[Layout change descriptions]
- - - -

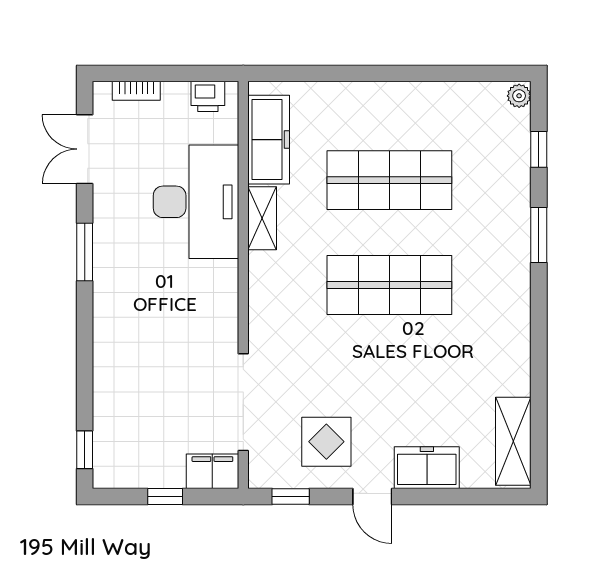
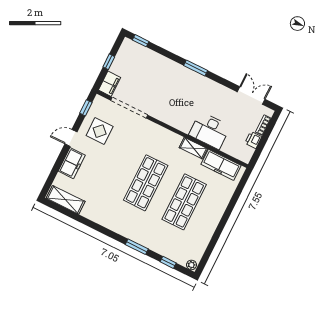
printer: (208, 96) -> (253, 140), moved
desk: (196, 202) -> (210, 130), width x0.73, depth x0.77
window: (85, 252) -> (196, 68), moved

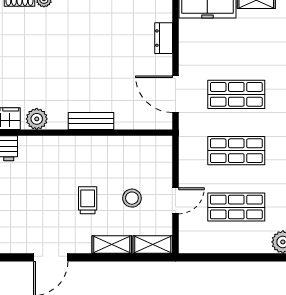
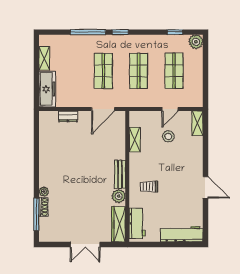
bench: (91, 121) -> (120, 174), moved
trolley: (88, 200) -> (149, 187), moved
door: (176, 201) -> (170, 109), swing flipped
shelving: (112, 244) -> (135, 140), moved

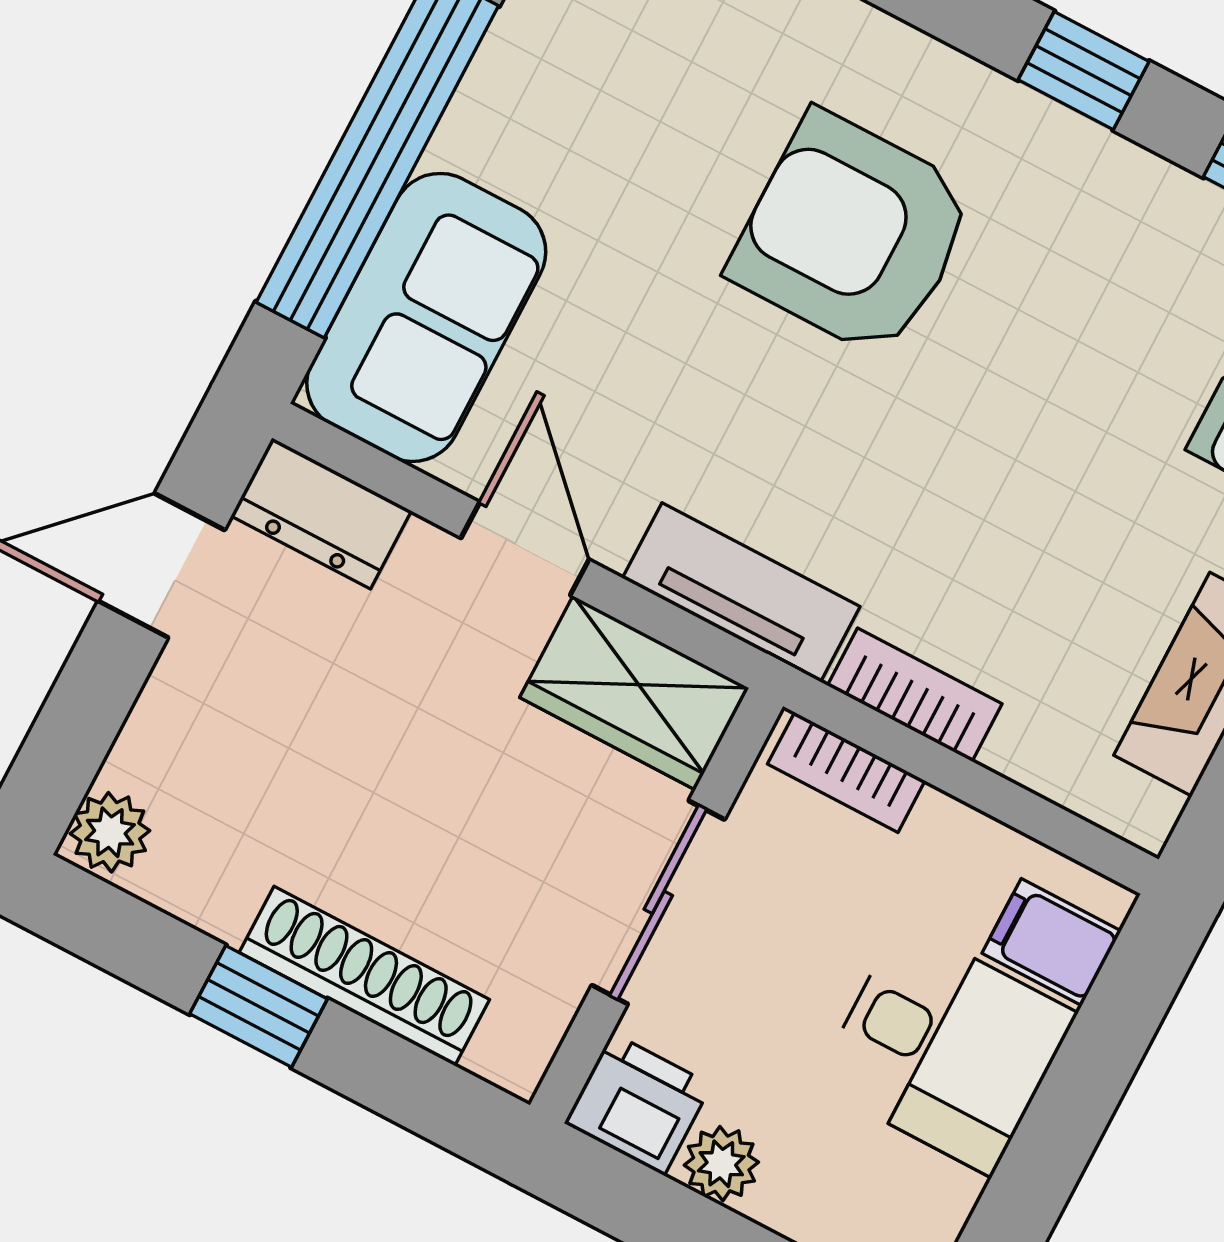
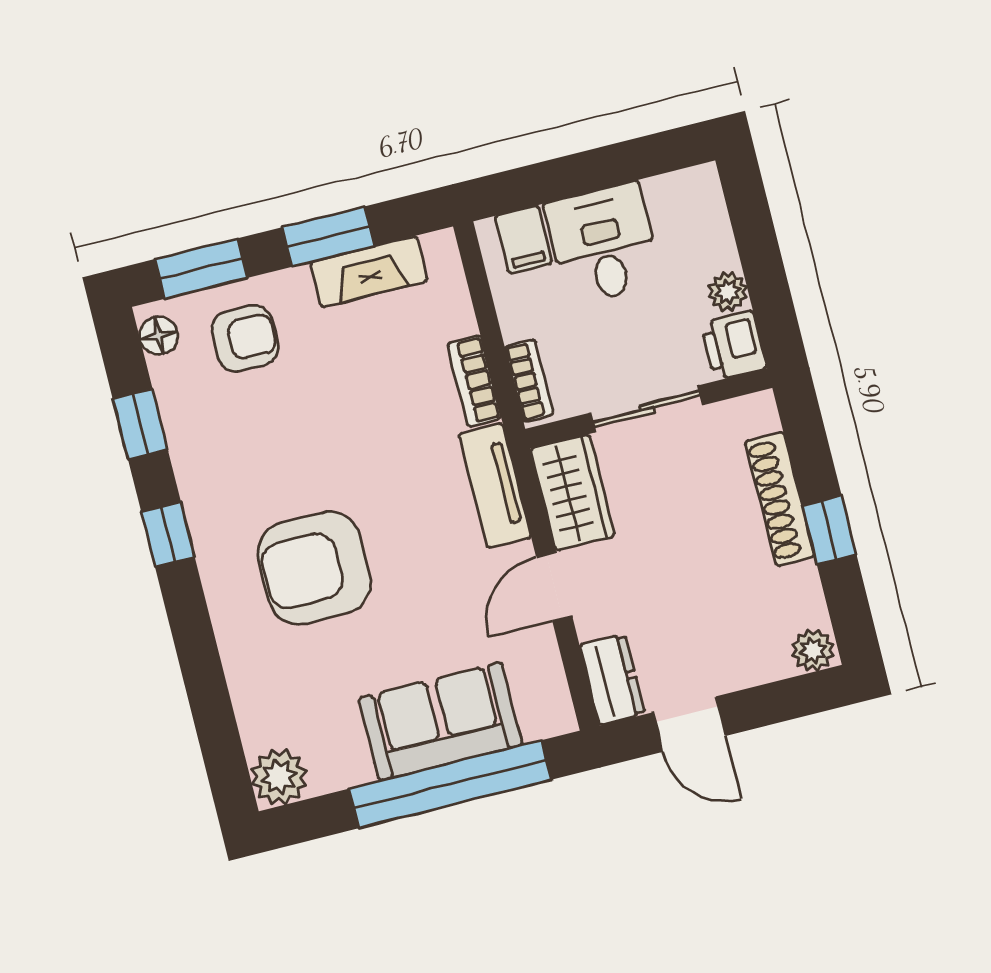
armchair: (853, 235) -> (314, 568), turned 90
sofa: (426, 317) -> (440, 722), moved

- - - -

Problem statement:
Write out, word for word, the line containing "armchair: (853, 235) -> (314, 568), turned 90" and all the lines after it in the entries above, and nothing more.

Response below:
armchair: (853, 235) -> (314, 568), turned 90
sofa: (426, 317) -> (440, 722), moved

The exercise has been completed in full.